(Recorded information Opens)

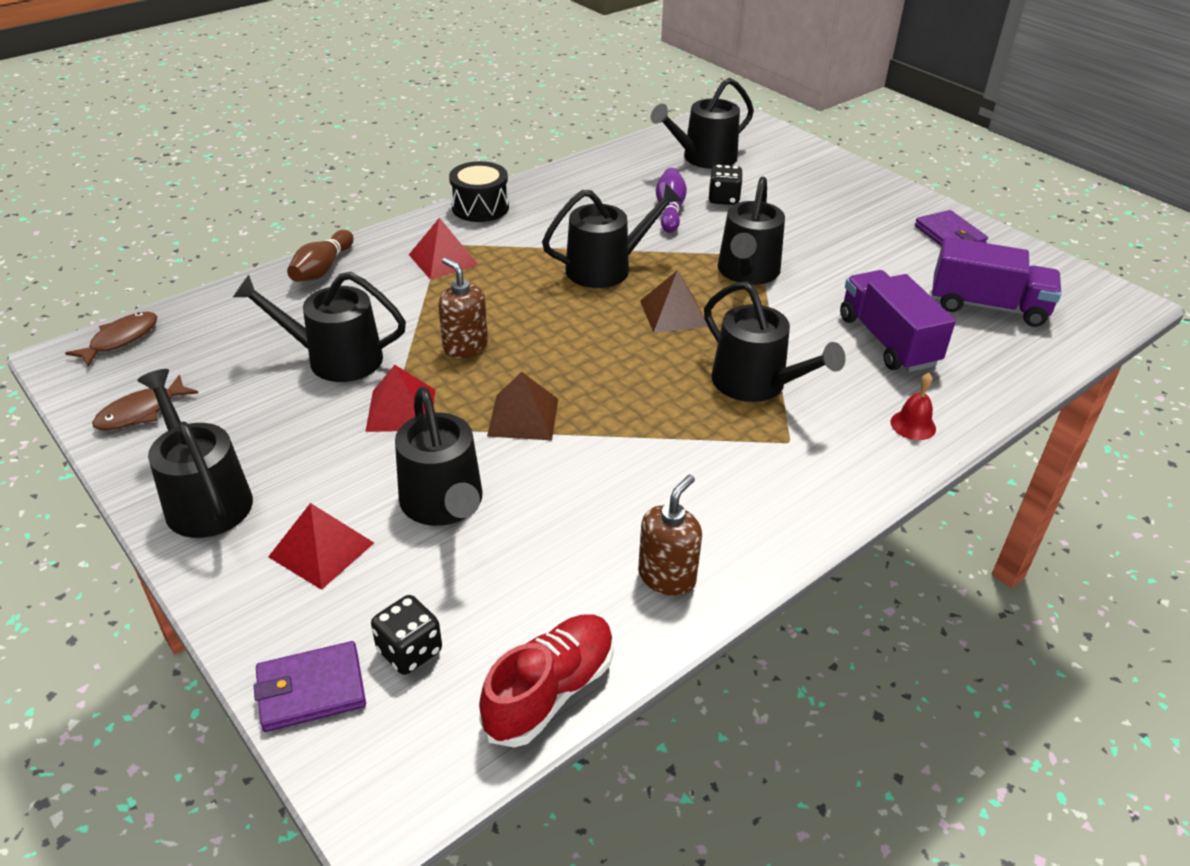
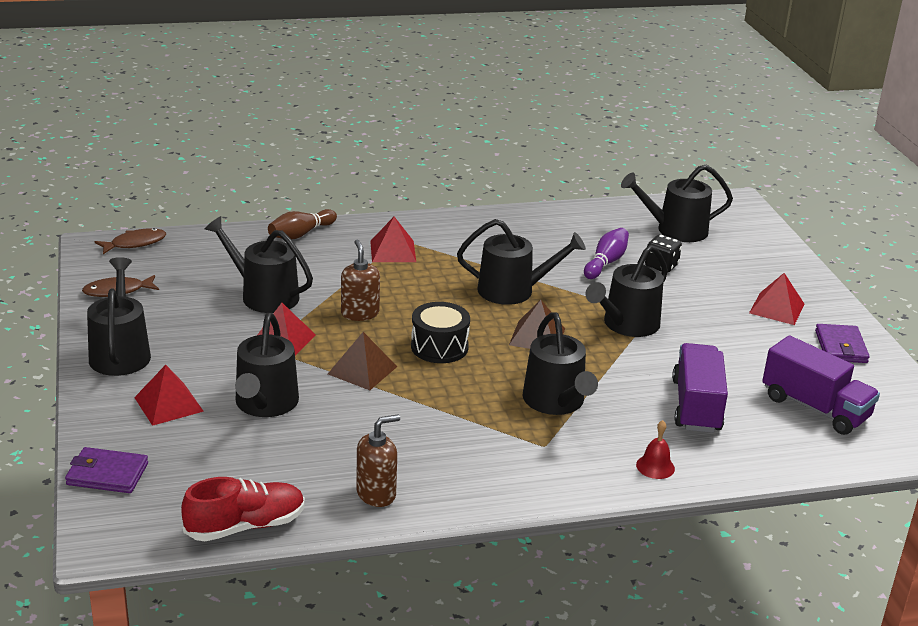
camera: 25 degrees right, 10 degrees down
(409, 651) = (179, 475): black dice -> none
(480, 207) = (453, 221): black drum -> black drum (439, 347)
(862, 213) = (776, 308): none -> red pyramid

(Recorded information Closes)

_Task_. Return all of the data exactly as written, and drop the pictures.

_Output for this exercise_.
camera: 25 degrees right, 10 degrees down
(409, 651) = (179, 475): black dice -> none
(480, 207) = (453, 221): black drum -> black drum (439, 347)
(862, 213) = (776, 308): none -> red pyramid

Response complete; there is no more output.